### Exercise brief
First find the line with "none -> red brick K5 level 1", then reproduce it and all following lines of the data to the end, exactly and with no pictures, adding nothing.
--- Materials provided ---
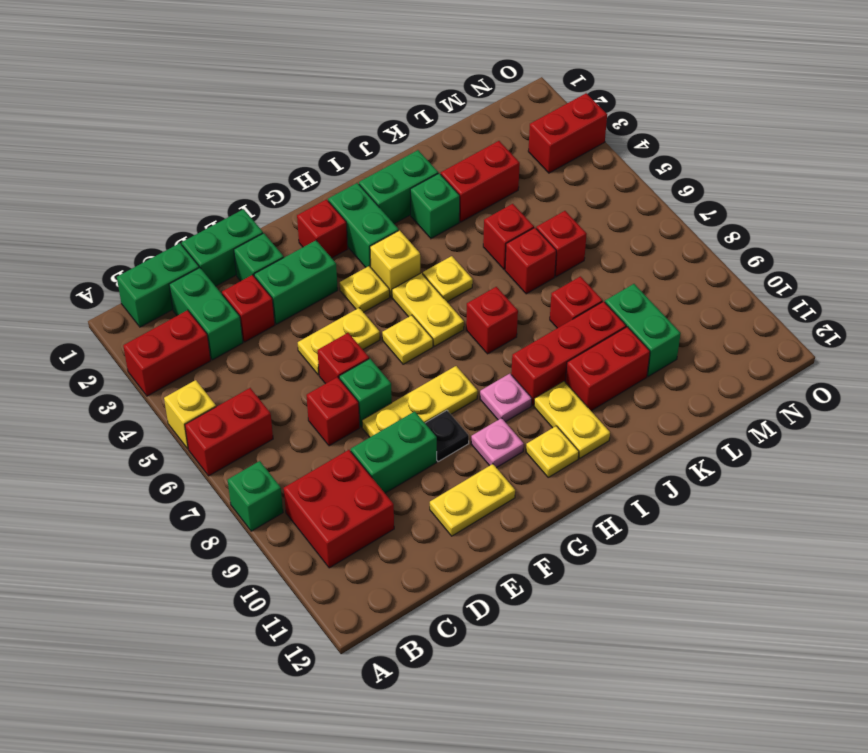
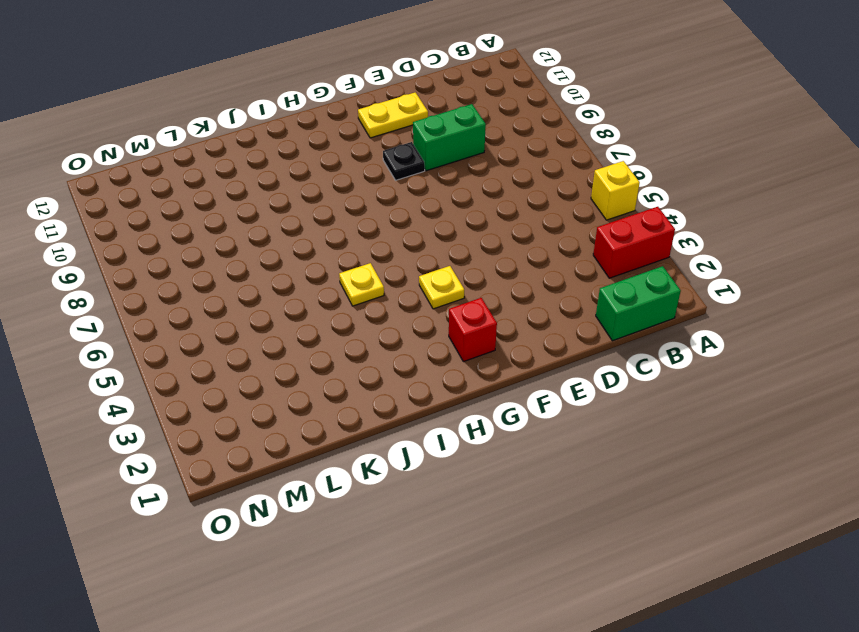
none -> red brick A6:B6 level 1
none -> green brick A8 level 1
none -> red brick B9:C10 level 1
none -> green brick C2:C3 level 1

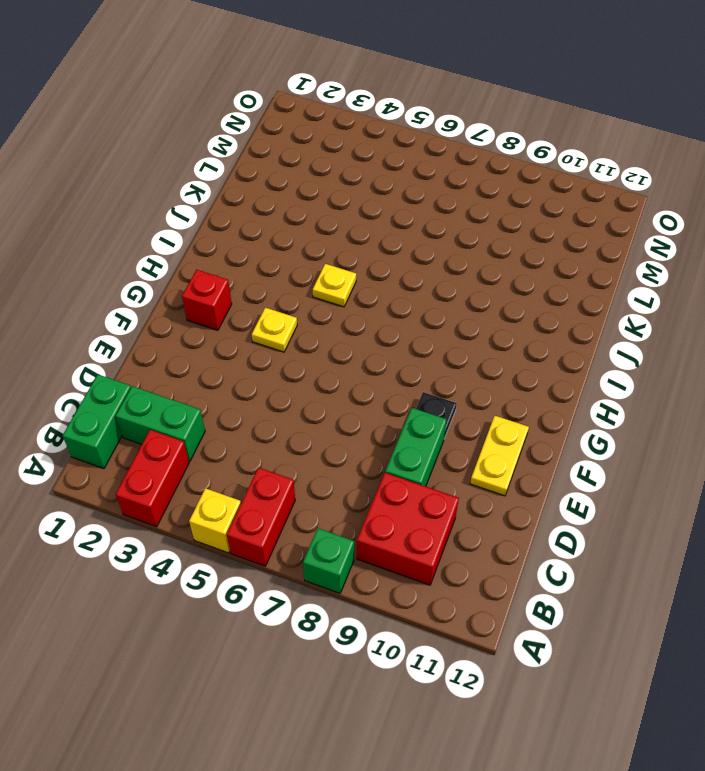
none -> green brick D1:E1 level 1
none -> red brick D3 level 1
none -> red brick D7 level 1
none -> green brick E2 level 1

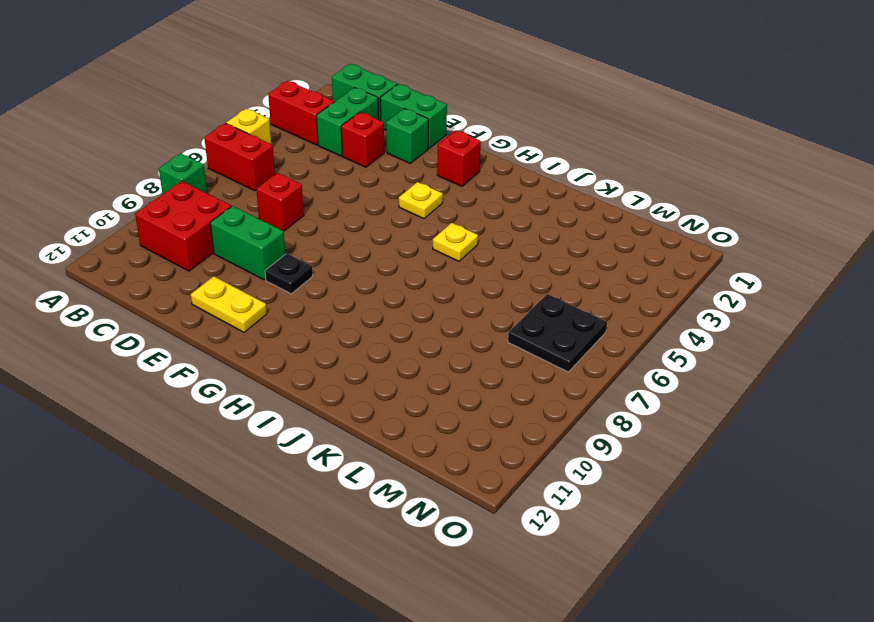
black plate M6:N7 level 1 -> none
none -> green brick E3:F3 level 1
none -> yellow plate E5:F5 level 1
none -> red brick E6 level 1
none -> green brick E7 level 1

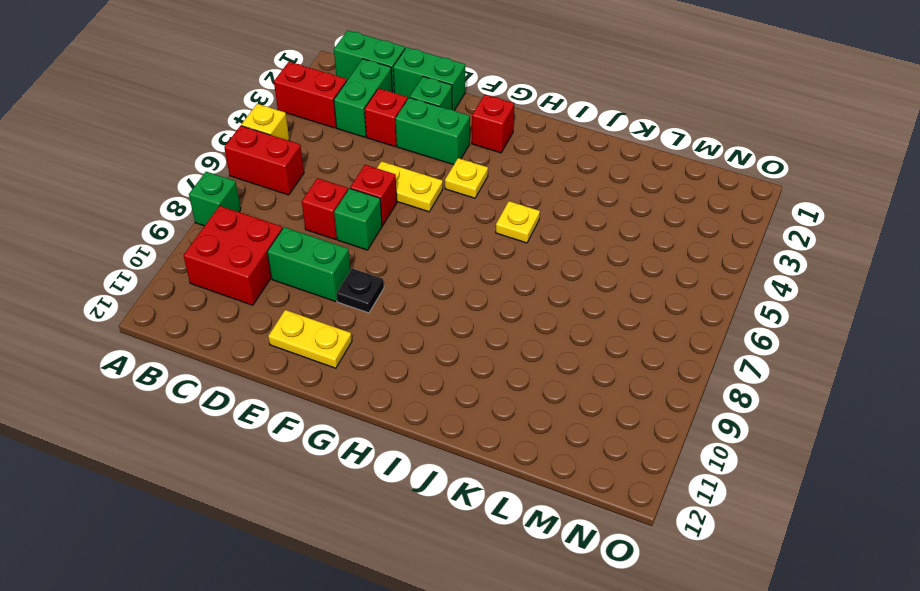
none -> yellow plate E8:G8 level 1
none -> yellow plate G6 level 1
none -> pink plate G10 level 1
none -> green brick H2:H3 level 1

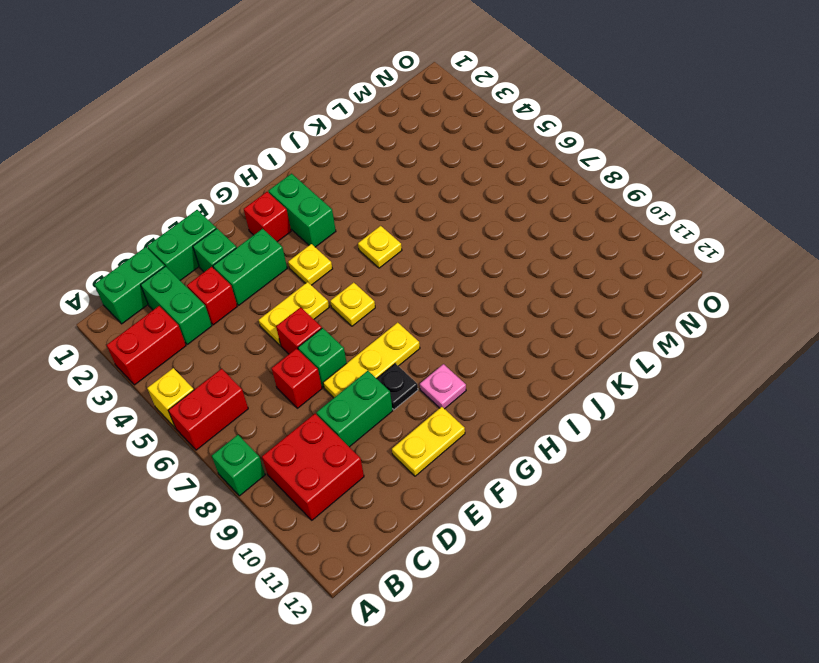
none -> yellow brick H4 level 1
none -> yellow plate H5:H6 level 1
none -> pink plate H9 level 1
none -> yellow plate H11 level 1

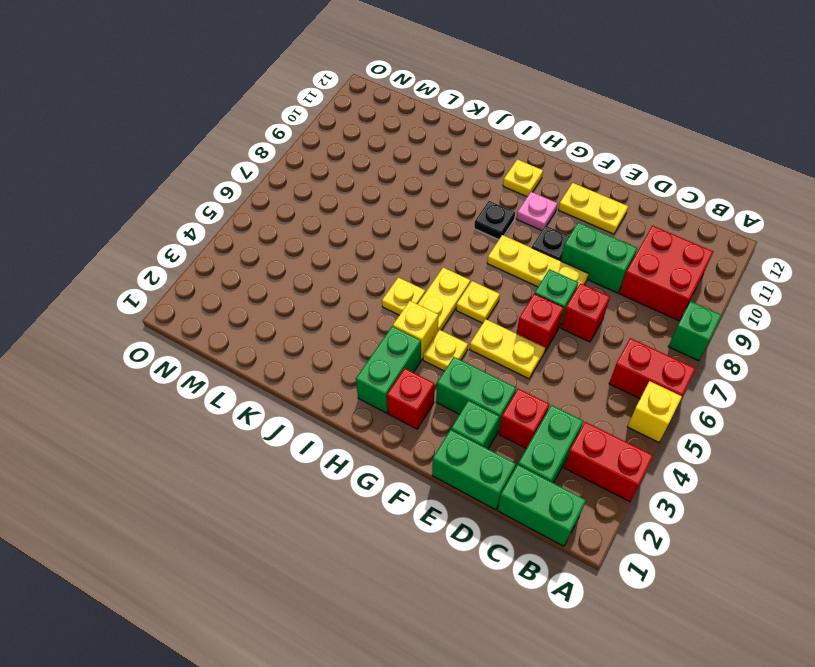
black plate H9 level 1 -> pink plate H9 level 1
none -> green brick I2:J2 level 1
none -> red brick I7 level 1
none -> red brick I9:K9 level 1
none -> yellow plate I10:I11 level 1

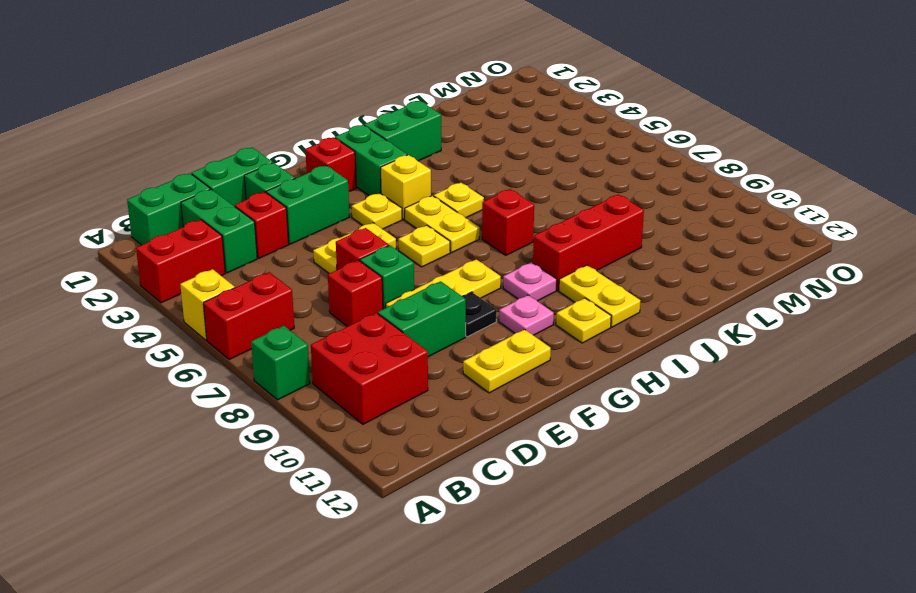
none -> green brick J3 level 1
none -> red brick J10:K10 level 1
none -> red brick K3:L3 level 1
none -> red brick K5 level 1

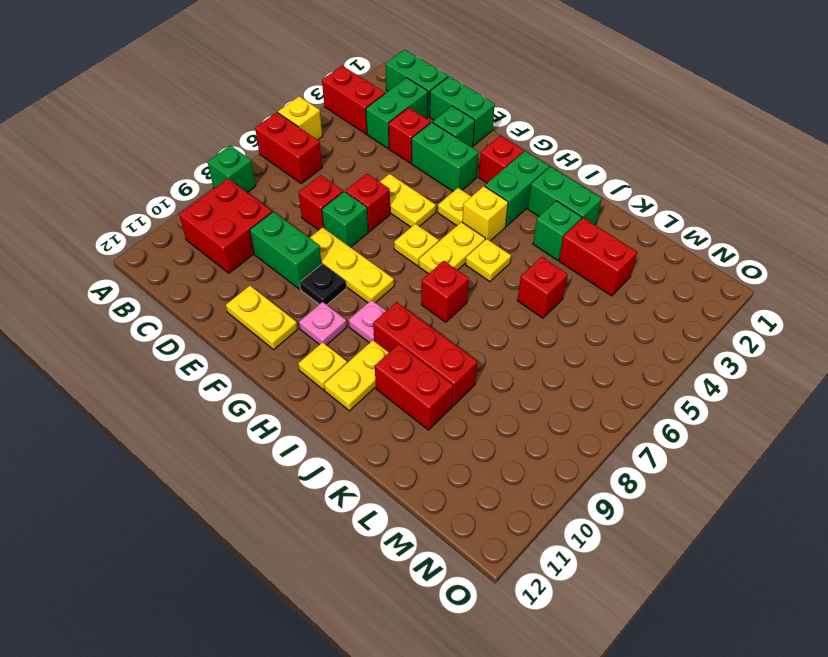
none -> red brick K6 level 1
none -> red brick K8 level 1
none -> red brick L6 level 1
none -> green brick L9:L10 level 1

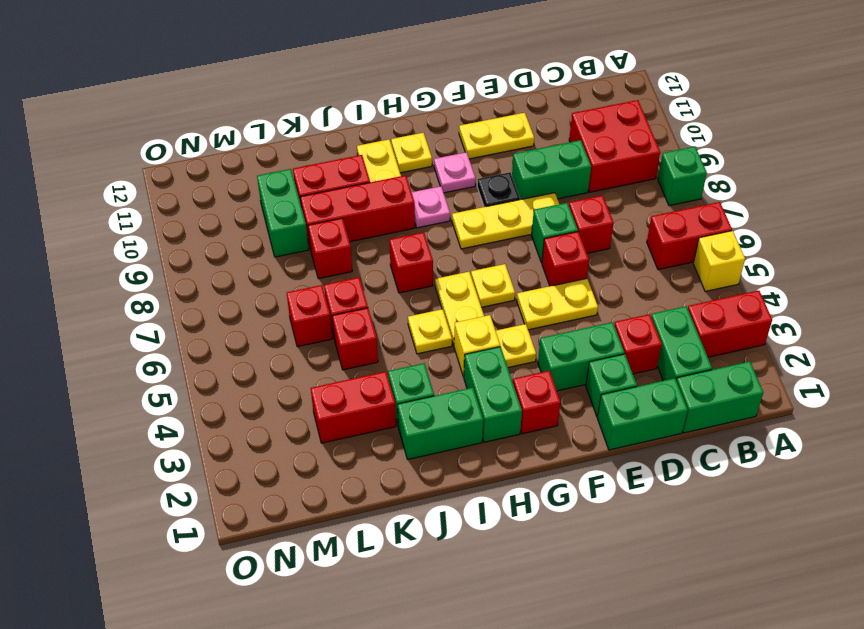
none -> red brick N3:O3 level 1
---
### Task output
none -> red brick K5 level 1

none -> red brick K6 level 1
none -> red brick K8 level 1
none -> red brick L6 level 1
none -> green brick L9:L10 level 1

none -> red brick N3:O3 level 1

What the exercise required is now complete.